#### TASK INSTRUCTIONS:
Please transcribe exactly, and only, the lines of the data below between the line holding "white strawberry: 1 -> 0" and the line holding "white cake: 0 -> 1", inclusive.

#### RECORDS FOR THE EXERCISE:
^^^^^^^^^^^^^^^^
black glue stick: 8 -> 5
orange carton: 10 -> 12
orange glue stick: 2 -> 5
^^^^^^^^^^^^^^^^
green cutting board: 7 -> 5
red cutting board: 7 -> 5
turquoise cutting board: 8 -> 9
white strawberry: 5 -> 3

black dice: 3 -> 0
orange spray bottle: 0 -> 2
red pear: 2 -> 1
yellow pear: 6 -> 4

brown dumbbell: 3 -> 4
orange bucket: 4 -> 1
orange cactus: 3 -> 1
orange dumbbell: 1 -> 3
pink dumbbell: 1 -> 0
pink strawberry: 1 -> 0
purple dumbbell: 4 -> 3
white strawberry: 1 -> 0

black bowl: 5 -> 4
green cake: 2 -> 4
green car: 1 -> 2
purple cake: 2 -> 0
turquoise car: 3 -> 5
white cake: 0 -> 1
^^^^^^^^^^^^^^^^
#### THE COMPLETED TASK:
white strawberry: 1 -> 0

black bowl: 5 -> 4
green cake: 2 -> 4
green car: 1 -> 2
purple cake: 2 -> 0
turquoise car: 3 -> 5
white cake: 0 -> 1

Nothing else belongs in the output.